[Data listing]:
+++

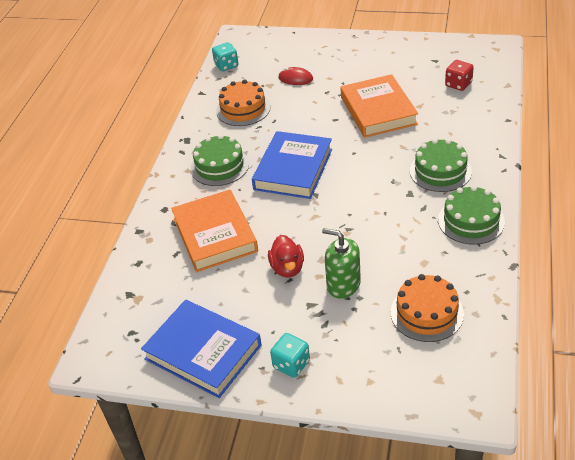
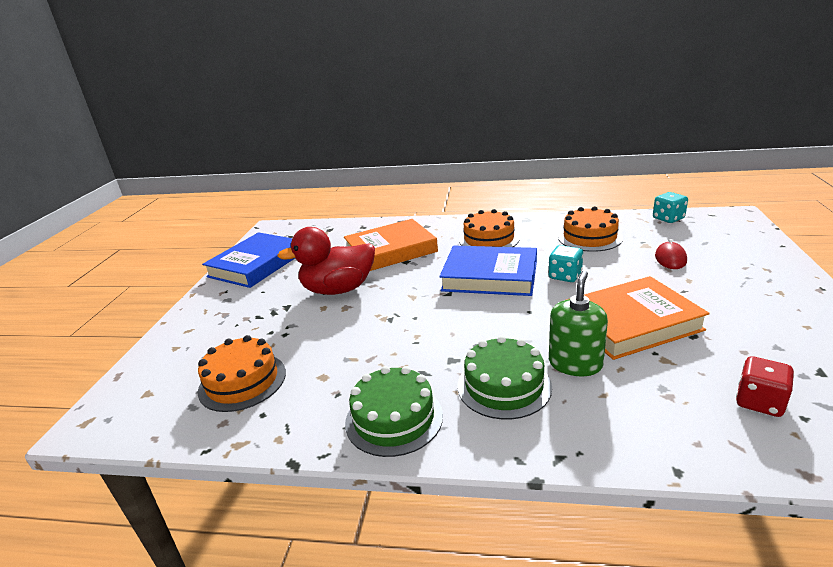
camera: 85 degrees right, 15 degrees down
(219, 166) = (489, 239): green cake -> orange cake
(287, 268) = (338, 289): red duck -> red duck, size x1.68
(291, 364) = (220, 304): turquoise dice -> turquoise dice (565, 276)
(343, 284) = (306, 322): green soap dispenser -> green soap dispenser (575, 364)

+++

[What the exercise asks]:
Return every line of the listing exactly, leaving its pictures behind.

[Solution to this problem]:
camera: 85 degrees right, 15 degrees down
(219, 166) = (489, 239): green cake -> orange cake
(287, 268) = (338, 289): red duck -> red duck, size x1.68
(291, 364) = (220, 304): turquoise dice -> turquoise dice (565, 276)
(343, 284) = (306, 322): green soap dispenser -> green soap dispenser (575, 364)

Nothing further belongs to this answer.